═══ Records for processing
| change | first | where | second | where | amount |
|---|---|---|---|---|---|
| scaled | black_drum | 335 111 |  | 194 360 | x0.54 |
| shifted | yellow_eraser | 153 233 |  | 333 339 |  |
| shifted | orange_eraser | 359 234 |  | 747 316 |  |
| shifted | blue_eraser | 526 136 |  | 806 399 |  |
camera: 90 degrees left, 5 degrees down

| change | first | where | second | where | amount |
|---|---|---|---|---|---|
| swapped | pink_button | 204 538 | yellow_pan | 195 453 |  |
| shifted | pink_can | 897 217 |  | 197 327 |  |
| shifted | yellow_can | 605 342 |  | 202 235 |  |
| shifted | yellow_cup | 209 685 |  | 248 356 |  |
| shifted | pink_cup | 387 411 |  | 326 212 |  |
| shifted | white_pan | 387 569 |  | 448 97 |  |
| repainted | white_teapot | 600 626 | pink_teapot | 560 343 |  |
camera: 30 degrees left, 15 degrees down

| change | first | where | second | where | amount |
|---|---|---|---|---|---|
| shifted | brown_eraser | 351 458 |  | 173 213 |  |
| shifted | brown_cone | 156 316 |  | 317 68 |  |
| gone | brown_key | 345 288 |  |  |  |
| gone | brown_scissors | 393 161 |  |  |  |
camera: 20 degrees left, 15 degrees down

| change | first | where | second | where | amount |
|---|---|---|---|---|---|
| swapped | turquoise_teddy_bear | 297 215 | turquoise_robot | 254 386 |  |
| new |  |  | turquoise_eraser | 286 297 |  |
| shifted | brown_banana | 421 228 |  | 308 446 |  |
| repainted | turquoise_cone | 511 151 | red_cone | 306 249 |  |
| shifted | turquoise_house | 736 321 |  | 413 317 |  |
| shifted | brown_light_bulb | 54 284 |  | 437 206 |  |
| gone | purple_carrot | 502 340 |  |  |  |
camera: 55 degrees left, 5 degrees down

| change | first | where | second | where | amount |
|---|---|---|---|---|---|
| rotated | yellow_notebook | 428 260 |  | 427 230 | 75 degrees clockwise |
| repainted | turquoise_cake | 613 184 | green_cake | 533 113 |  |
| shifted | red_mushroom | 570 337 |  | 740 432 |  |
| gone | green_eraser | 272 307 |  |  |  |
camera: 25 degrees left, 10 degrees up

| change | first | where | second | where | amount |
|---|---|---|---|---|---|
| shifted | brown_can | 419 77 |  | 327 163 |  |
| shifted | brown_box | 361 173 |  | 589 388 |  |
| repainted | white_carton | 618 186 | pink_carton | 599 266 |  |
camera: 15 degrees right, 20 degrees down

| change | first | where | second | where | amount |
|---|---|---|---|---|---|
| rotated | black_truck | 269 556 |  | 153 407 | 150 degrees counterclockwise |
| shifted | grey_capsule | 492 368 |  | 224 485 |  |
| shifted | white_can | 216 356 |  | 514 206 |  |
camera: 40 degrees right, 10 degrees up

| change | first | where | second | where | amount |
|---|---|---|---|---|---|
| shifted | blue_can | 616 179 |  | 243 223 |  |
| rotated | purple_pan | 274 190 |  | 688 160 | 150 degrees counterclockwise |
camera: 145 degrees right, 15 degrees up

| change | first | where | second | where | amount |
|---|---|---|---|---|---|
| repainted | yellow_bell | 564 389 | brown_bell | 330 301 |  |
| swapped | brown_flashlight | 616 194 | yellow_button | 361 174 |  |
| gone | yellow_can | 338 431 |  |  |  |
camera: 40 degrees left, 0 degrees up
══════
*Your goal*
All lines from the top of the data through the line containing "shifted | blue_eraser" need to be retyped exactly, and nothing more.

*Answer box*
| change | first | where | second | where | amount |
|---|---|---|---|---|---|
| scaled | black_drum | 335 111 |  | 194 360 | x0.54 |
| shifted | yellow_eraser | 153 233 |  | 333 339 |  |
| shifted | orange_eraser | 359 234 |  | 747 316 |  |
| shifted | blue_eraser | 526 136 |  | 806 399 |  |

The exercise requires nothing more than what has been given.